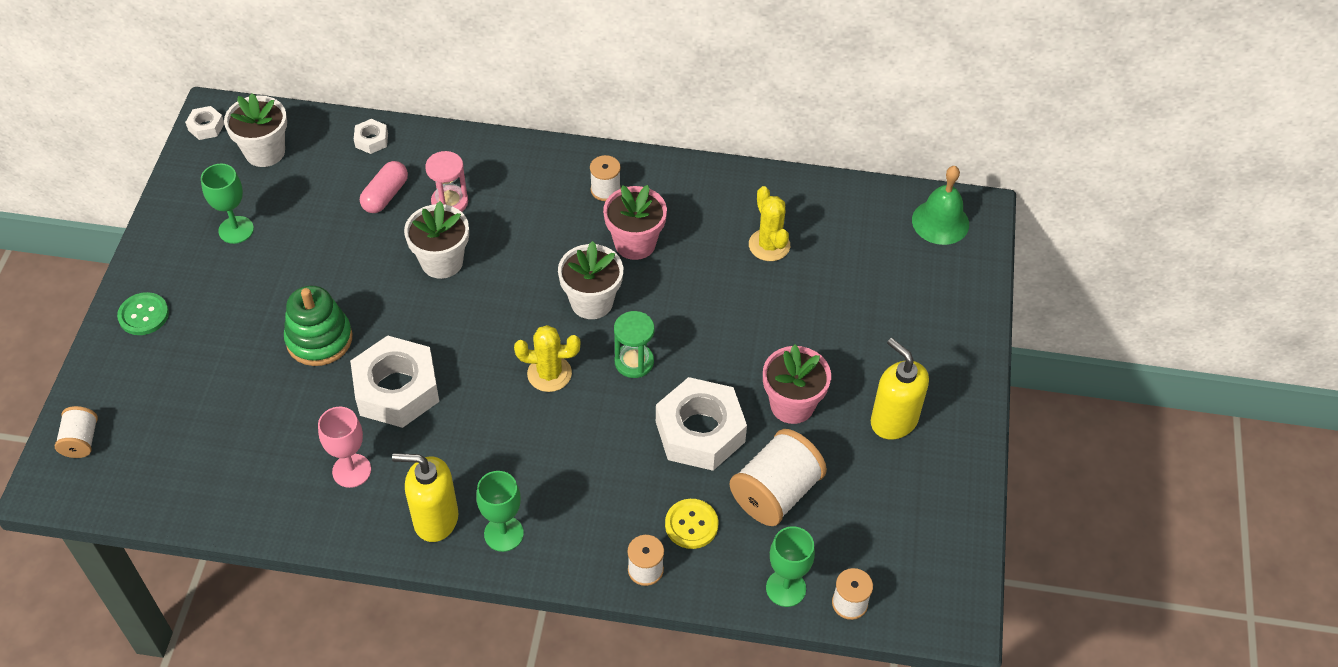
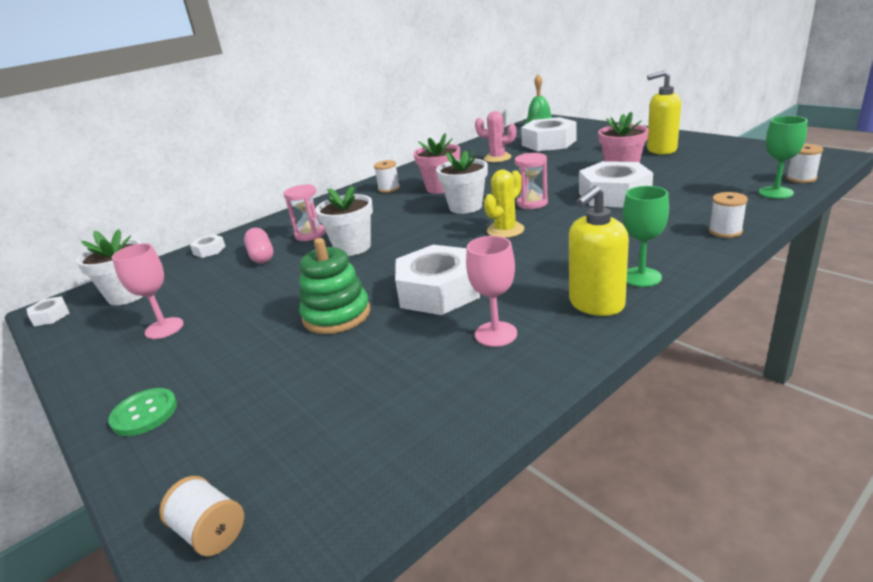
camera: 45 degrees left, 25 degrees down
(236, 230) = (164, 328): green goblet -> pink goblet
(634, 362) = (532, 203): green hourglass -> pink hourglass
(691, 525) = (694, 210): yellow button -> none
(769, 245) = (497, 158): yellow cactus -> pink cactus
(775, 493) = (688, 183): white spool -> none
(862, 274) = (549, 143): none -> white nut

--

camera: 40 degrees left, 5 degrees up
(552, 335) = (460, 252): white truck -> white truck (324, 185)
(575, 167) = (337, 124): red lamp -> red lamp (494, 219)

...

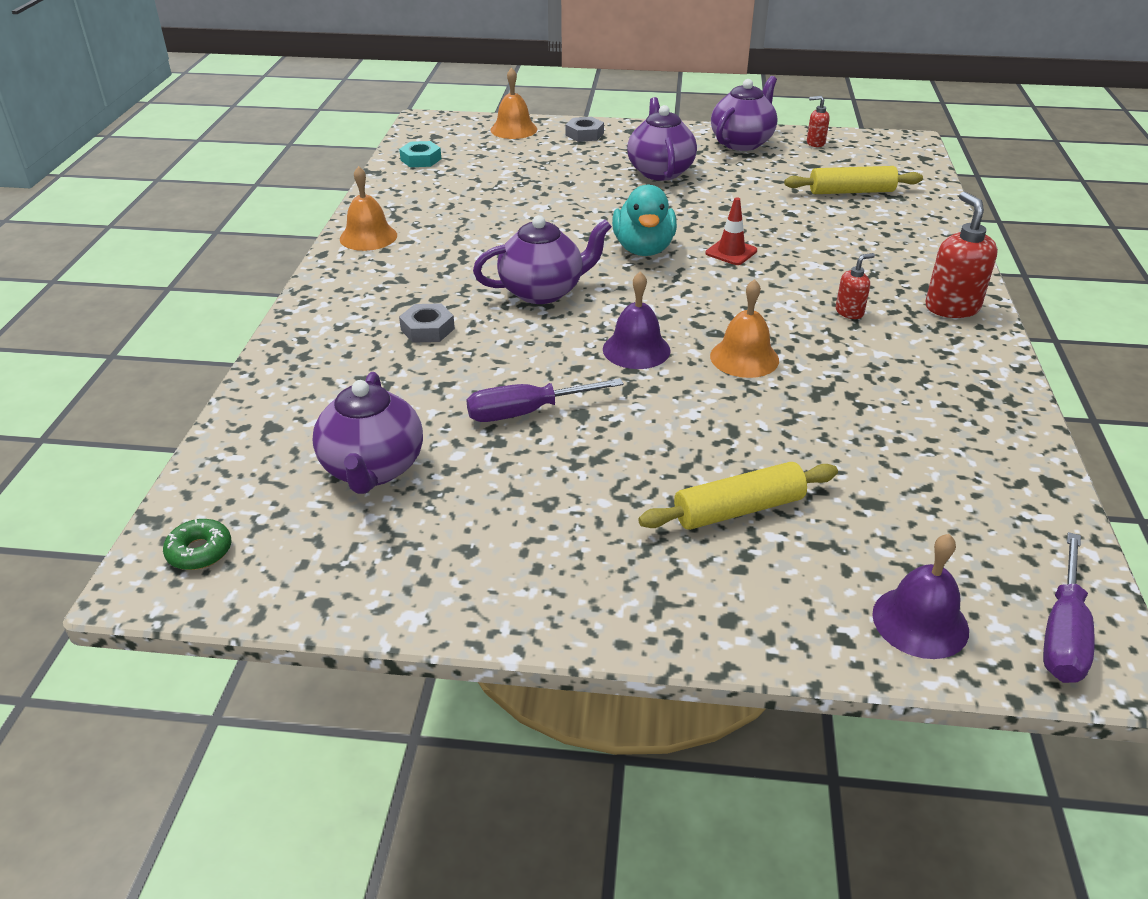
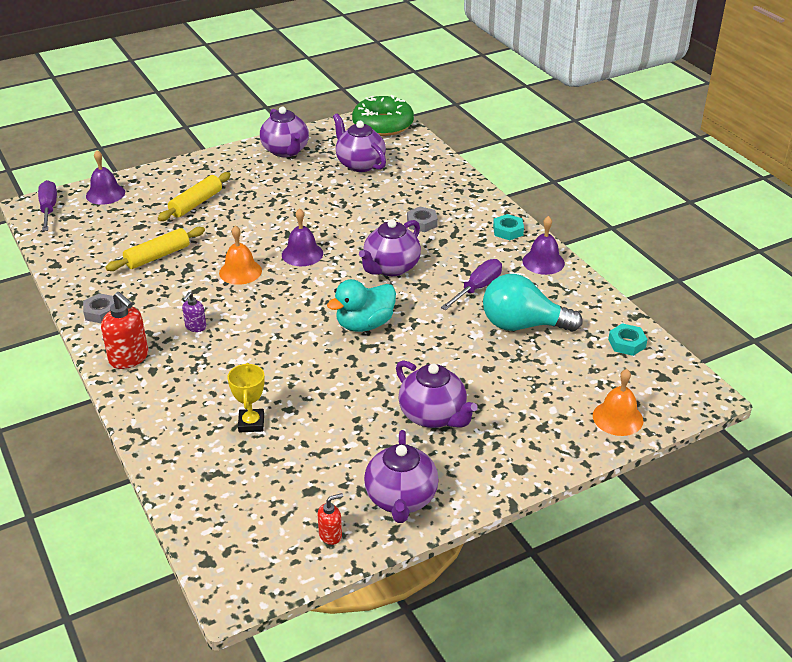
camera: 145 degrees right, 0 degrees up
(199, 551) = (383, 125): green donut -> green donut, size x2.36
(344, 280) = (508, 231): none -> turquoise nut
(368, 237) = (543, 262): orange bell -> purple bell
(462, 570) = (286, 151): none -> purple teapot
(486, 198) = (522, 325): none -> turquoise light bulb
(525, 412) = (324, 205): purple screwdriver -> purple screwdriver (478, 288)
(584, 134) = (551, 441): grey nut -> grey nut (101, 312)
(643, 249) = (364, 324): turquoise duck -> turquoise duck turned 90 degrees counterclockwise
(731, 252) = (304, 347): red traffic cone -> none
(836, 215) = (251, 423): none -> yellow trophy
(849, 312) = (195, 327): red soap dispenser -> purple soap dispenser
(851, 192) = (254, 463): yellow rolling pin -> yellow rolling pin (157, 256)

● **ASSIGNMENT**
Say the number of lines in the entries that have the string "white", and only that.

● **EXERCISE SOLUTION**
3